-- INSTRUCTIONS TO FOLLOW --
In the entries that follow, find the line containing "POT1 pin SIG: none -> A5"; from there, copy every line exactly through the line containing "RTC3 pin SDA: SDA -> 6".

[Source records]
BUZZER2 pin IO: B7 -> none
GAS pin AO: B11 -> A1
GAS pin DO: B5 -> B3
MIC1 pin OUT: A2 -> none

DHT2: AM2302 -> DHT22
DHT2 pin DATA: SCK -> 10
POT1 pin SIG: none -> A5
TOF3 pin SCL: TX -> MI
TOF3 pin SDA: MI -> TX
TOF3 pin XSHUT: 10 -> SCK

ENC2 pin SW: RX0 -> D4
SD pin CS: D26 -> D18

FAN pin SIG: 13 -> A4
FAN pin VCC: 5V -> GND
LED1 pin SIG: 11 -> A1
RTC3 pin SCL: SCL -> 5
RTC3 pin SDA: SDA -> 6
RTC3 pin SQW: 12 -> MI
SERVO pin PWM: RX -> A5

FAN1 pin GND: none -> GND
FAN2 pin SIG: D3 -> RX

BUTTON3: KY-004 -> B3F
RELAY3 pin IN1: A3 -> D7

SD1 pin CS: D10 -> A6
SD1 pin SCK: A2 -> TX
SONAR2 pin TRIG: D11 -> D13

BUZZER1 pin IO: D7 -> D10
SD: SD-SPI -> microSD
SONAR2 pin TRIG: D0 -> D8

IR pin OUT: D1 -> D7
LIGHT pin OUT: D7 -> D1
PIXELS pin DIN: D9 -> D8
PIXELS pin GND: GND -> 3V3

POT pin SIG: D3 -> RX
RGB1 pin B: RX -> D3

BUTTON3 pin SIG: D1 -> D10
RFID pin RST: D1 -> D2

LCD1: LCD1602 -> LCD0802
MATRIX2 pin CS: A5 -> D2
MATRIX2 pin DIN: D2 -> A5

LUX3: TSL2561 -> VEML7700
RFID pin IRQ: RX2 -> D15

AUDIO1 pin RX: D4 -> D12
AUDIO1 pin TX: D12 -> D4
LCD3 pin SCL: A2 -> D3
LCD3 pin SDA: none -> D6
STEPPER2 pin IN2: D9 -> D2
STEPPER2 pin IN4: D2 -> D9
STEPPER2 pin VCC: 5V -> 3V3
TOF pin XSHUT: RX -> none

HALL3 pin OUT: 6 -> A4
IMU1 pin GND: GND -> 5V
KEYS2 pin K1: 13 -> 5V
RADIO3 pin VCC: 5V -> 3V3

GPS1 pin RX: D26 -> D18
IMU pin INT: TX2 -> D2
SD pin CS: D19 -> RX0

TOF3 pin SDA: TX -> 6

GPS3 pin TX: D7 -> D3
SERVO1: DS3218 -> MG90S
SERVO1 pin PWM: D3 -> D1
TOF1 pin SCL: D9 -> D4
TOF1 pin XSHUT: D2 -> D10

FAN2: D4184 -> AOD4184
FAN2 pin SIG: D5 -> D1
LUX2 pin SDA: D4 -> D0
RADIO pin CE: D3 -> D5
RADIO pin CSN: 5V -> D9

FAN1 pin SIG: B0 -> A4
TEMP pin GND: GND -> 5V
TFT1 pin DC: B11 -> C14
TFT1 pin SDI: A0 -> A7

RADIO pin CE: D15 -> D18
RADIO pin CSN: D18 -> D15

-- SOLUTION FOR THIS EXERCISE --
POT1 pin SIG: none -> A5
TOF3 pin SCL: TX -> MI
TOF3 pin SDA: MI -> TX
TOF3 pin XSHUT: 10 -> SCK

ENC2 pin SW: RX0 -> D4
SD pin CS: D26 -> D18

FAN pin SIG: 13 -> A4
FAN pin VCC: 5V -> GND
LED1 pin SIG: 11 -> A1
RTC3 pin SCL: SCL -> 5
RTC3 pin SDA: SDA -> 6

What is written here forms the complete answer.